[DATA FOR REVIEW]

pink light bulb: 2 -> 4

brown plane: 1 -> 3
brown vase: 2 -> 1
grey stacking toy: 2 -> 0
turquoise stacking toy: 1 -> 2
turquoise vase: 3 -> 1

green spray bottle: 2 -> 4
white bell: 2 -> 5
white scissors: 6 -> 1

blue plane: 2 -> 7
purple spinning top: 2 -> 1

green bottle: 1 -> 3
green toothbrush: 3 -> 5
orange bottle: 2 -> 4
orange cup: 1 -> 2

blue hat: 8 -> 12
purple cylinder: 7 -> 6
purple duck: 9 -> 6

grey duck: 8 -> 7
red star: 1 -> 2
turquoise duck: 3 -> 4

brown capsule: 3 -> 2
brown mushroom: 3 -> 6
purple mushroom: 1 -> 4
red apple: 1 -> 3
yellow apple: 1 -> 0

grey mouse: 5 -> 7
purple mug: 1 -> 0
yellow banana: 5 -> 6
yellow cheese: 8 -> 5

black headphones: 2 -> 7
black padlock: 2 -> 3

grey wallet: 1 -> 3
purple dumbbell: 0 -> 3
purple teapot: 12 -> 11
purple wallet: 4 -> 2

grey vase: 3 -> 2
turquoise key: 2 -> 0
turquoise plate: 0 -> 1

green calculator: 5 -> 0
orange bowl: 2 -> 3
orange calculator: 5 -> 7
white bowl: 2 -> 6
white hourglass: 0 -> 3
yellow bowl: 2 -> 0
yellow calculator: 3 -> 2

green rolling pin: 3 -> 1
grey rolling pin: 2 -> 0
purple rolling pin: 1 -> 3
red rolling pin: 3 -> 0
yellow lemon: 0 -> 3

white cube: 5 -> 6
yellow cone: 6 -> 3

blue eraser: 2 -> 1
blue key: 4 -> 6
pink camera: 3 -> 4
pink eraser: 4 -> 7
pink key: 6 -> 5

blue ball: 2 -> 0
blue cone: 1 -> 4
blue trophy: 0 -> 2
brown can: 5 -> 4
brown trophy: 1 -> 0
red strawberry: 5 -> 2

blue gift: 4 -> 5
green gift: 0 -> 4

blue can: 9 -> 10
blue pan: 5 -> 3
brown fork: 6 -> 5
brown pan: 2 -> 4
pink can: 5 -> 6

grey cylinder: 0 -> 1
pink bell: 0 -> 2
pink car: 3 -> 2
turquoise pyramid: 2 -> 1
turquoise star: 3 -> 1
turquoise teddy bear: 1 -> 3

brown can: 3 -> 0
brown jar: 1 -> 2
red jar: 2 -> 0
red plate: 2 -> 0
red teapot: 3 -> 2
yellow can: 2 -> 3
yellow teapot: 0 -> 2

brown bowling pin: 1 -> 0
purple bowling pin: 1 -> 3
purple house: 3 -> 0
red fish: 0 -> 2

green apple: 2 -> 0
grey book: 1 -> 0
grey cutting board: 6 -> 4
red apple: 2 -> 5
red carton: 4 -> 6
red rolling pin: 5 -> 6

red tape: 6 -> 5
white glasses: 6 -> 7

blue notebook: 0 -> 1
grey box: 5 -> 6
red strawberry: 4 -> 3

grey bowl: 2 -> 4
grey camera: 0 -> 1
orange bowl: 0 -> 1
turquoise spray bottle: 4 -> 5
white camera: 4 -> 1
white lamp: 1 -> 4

[/DATA FOR REVIEW]

REQUIRED WORK: Scan the records above for the string "grey", then copy each line where it turns up.

RESPONSE BELOW:
grey stacking toy: 2 -> 0
grey duck: 8 -> 7
grey mouse: 5 -> 7
grey wallet: 1 -> 3
grey vase: 3 -> 2
grey rolling pin: 2 -> 0
grey cylinder: 0 -> 1
grey book: 1 -> 0
grey cutting board: 6 -> 4
grey box: 5 -> 6
grey bowl: 2 -> 4
grey camera: 0 -> 1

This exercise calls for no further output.